(Source records)
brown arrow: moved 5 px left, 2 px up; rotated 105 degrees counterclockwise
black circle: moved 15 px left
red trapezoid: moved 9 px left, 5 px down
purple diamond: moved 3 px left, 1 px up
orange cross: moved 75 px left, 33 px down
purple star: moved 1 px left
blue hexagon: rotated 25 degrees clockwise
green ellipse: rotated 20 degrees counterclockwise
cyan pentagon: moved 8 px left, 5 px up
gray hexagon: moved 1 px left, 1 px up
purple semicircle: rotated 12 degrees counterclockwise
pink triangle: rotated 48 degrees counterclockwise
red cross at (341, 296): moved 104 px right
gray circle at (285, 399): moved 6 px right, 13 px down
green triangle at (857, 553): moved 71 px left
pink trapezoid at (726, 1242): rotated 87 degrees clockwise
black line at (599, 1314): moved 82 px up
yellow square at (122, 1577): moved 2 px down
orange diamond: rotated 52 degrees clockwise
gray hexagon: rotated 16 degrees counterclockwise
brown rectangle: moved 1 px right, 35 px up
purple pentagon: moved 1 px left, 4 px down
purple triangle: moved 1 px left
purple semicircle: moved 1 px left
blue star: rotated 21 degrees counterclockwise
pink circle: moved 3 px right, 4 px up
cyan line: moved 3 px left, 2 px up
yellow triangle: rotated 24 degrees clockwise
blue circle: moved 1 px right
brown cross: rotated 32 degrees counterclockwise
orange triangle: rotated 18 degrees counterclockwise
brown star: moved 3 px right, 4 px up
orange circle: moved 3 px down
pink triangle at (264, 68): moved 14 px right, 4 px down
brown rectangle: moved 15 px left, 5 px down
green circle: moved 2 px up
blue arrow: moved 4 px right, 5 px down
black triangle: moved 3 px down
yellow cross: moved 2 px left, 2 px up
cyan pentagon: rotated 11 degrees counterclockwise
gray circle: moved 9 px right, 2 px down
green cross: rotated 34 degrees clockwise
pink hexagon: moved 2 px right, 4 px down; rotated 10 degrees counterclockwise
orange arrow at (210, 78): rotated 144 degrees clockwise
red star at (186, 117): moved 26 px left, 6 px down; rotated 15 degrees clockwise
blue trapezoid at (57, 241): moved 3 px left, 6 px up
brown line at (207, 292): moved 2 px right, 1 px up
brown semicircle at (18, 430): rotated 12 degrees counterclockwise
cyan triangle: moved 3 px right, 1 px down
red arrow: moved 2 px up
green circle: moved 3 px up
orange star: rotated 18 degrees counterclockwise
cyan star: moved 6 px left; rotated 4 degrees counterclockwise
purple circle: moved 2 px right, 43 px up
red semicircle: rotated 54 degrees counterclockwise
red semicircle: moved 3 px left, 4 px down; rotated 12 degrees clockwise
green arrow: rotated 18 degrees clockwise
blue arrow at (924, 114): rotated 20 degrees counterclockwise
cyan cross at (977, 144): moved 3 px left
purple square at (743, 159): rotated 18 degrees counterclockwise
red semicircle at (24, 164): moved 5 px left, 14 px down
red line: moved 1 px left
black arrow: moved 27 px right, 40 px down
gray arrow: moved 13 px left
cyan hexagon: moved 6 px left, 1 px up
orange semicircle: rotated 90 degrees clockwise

◆ Brief:
Rewrite all of the entries above, putting "pixels" wherever "px" appears and leaving every other part of each line unchanged.

◆ Written reply:
brown arrow: moved 5 pixels left, 2 pixels up; rotated 105 degrees counterclockwise
black circle: moved 15 pixels left
red trapezoid: moved 9 pixels left, 5 pixels down
purple diamond: moved 3 pixels left, 1 pixels up
orange cross: moved 75 pixels left, 33 pixels down
purple star: moved 1 pixels left
blue hexagon: rotated 25 degrees clockwise
green ellipse: rotated 20 degrees counterclockwise
cyan pentagon: moved 8 pixels left, 5 pixels up
gray hexagon: moved 1 pixels left, 1 pixels up
purple semicircle: rotated 12 degrees counterclockwise
pink triangle: rotated 48 degrees counterclockwise
red cross at (341, 296): moved 104 pixels right
gray circle at (285, 399): moved 6 pixels right, 13 pixels down
green triangle at (857, 553): moved 71 pixels left
pink trapezoid at (726, 1242): rotated 87 degrees clockwise
black line at (599, 1314): moved 82 pixels up
yellow square at (122, 1577): moved 2 pixels down
orange diamond: rotated 52 degrees clockwise
gray hexagon: rotated 16 degrees counterclockwise
brown rectangle: moved 1 pixels right, 35 pixels up
purple pentagon: moved 1 pixels left, 4 pixels down
purple triangle: moved 1 pixels left
purple semicircle: moved 1 pixels left
blue star: rotated 21 degrees counterclockwise
pink circle: moved 3 pixels right, 4 pixels up
cyan line: moved 3 pixels left, 2 pixels up
yellow triangle: rotated 24 degrees clockwise
blue circle: moved 1 pixels right
brown cross: rotated 32 degrees counterclockwise
orange triangle: rotated 18 degrees counterclockwise
brown star: moved 3 pixels right, 4 pixels up
orange circle: moved 3 pixels down
pink triangle at (264, 68): moved 14 pixels right, 4 pixels down
brown rectangle: moved 15 pixels left, 5 pixels down
green circle: moved 2 pixels up
blue arrow: moved 4 pixels right, 5 pixels down
black triangle: moved 3 pixels down
yellow cross: moved 2 pixels left, 2 pixels up
cyan pentagon: rotated 11 degrees counterclockwise
gray circle: moved 9 pixels right, 2 pixels down
green cross: rotated 34 degrees clockwise
pink hexagon: moved 2 pixels right, 4 pixels down; rotated 10 degrees counterclockwise
orange arrow at (210, 78): rotated 144 degrees clockwise
red star at (186, 117): moved 26 pixels left, 6 pixels down; rotated 15 degrees clockwise
blue trapezoid at (57, 241): moved 3 pixels left, 6 pixels up
brown line at (207, 292): moved 2 pixels right, 1 pixels up
brown semicircle at (18, 430): rotated 12 degrees counterclockwise
cyan triangle: moved 3 pixels right, 1 pixels down
red arrow: moved 2 pixels up
green circle: moved 3 pixels up
orange star: rotated 18 degrees counterclockwise
cyan star: moved 6 pixels left; rotated 4 degrees counterclockwise
purple circle: moved 2 pixels right, 43 pixels up
red semicircle: rotated 54 degrees counterclockwise
red semicircle: moved 3 pixels left, 4 pixels down; rotated 12 degrees clockwise
green arrow: rotated 18 degrees clockwise
blue arrow at (924, 114): rotated 20 degrees counterclockwise
cyan cross at (977, 144): moved 3 pixels left
purple square at (743, 159): rotated 18 degrees counterclockwise
red semicircle at (24, 164): moved 5 pixels left, 14 pixels down
red line: moved 1 pixels left
black arrow: moved 27 pixels right, 40 pixels down
gray arrow: moved 13 pixels left
cyan hexagon: moved 6 pixels left, 1 pixels up
orange semicircle: rotated 90 degrees clockwise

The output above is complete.